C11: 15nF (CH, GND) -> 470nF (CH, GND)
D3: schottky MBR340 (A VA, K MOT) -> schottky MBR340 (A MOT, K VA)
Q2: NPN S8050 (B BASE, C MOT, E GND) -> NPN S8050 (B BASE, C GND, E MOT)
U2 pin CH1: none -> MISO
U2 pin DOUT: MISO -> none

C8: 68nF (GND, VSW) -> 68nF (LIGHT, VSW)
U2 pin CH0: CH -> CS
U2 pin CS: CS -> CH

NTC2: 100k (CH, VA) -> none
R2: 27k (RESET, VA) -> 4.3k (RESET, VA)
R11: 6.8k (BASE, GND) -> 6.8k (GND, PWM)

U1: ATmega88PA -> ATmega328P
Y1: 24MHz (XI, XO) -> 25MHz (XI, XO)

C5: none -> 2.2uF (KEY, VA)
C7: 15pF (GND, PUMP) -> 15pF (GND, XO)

• • • •

▶ [What is required]: An exact copy of the lines from the one containing "U1: ATmega88PA -> ATmega328P" through the last line of the material, both included, is to be printed, and nothing else.

▶ [Result of the exercise]:
U1: ATmega88PA -> ATmega328P
Y1: 24MHz (XI, XO) -> 25MHz (XI, XO)

C5: none -> 2.2uF (KEY, VA)
C7: 15pF (GND, PUMP) -> 15pF (GND, XO)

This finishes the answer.